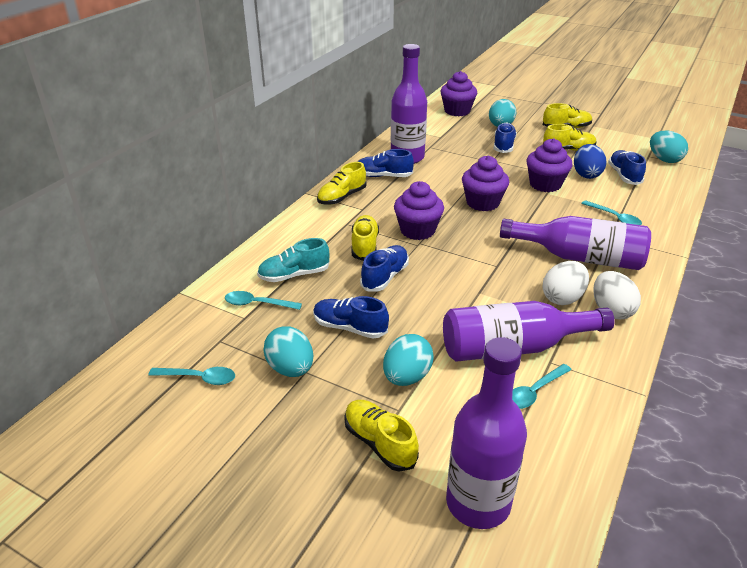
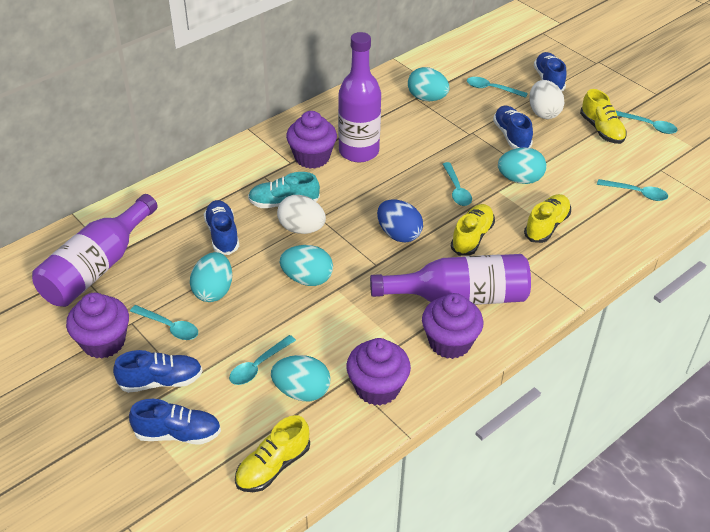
purple bottle: 4 -> 3
turquoise egg: 4 -> 5
turquoise spoon: 4 -> 6
yellow shoe: 5 -> 4

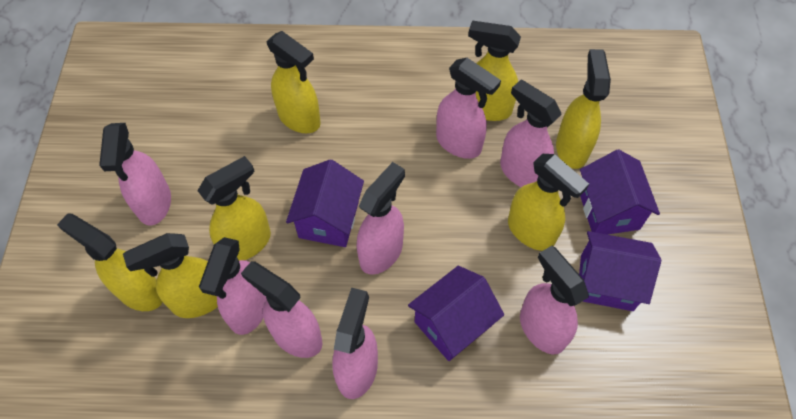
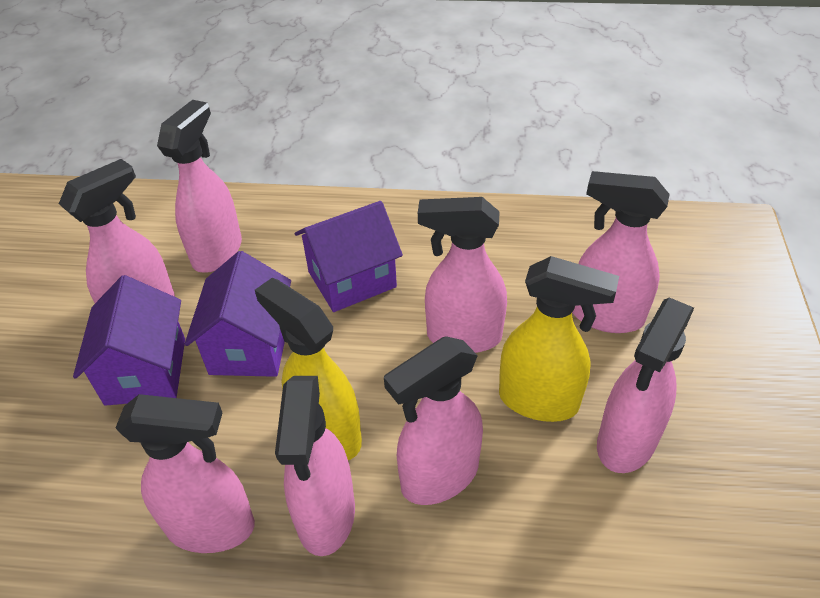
purple house: 4 -> 3
yellow spray bottle: 7 -> 2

What the exercise asks
Write out the lines of the material from the one containing "yellow shoe: 5 -> 4" through the last, exactly and only those. Leave every picture out.

Exercise solution
yellow shoe: 5 -> 4

purple house: 4 -> 3
yellow spray bottle: 7 -> 2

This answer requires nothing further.